### Task statement
Line by line, repeat the material below exactly and leave the images out.

--- Available data Enclosed Below ---

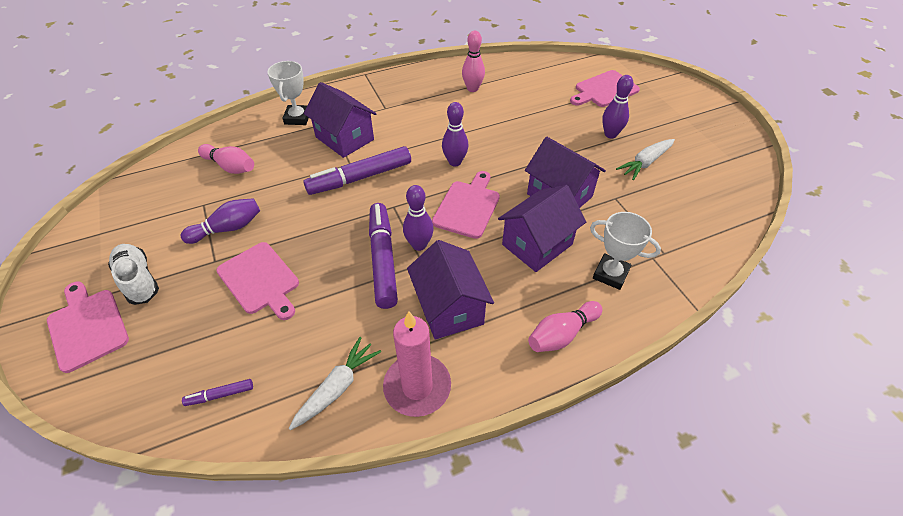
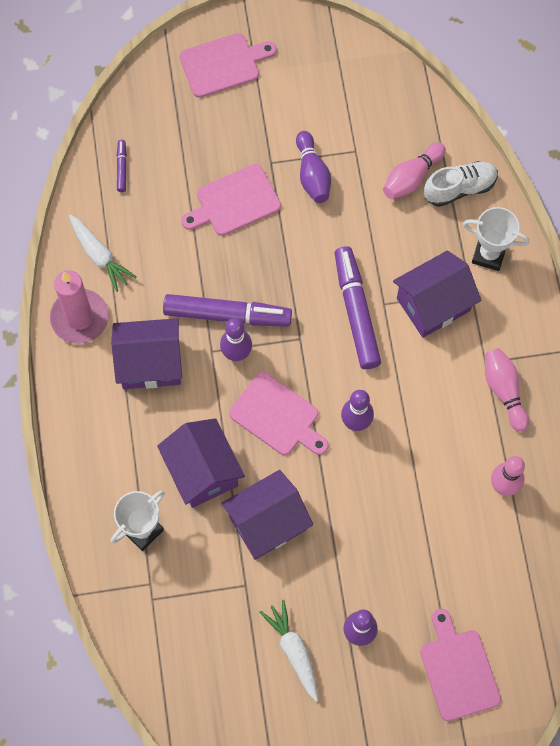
camera: 105 degrees right, 20 degrees up
(138, 280) = (265, 99): white shoe -> white shoe (459, 188)
(562, 334) = (90, 455): pink bowling pin -> pink bowling pin (504, 391)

--- End of Enclosed Available data ---

### Written reply
camera: 105 degrees right, 20 degrees up
(138, 280) = (265, 99): white shoe -> white shoe (459, 188)
(562, 334) = (90, 455): pink bowling pin -> pink bowling pin (504, 391)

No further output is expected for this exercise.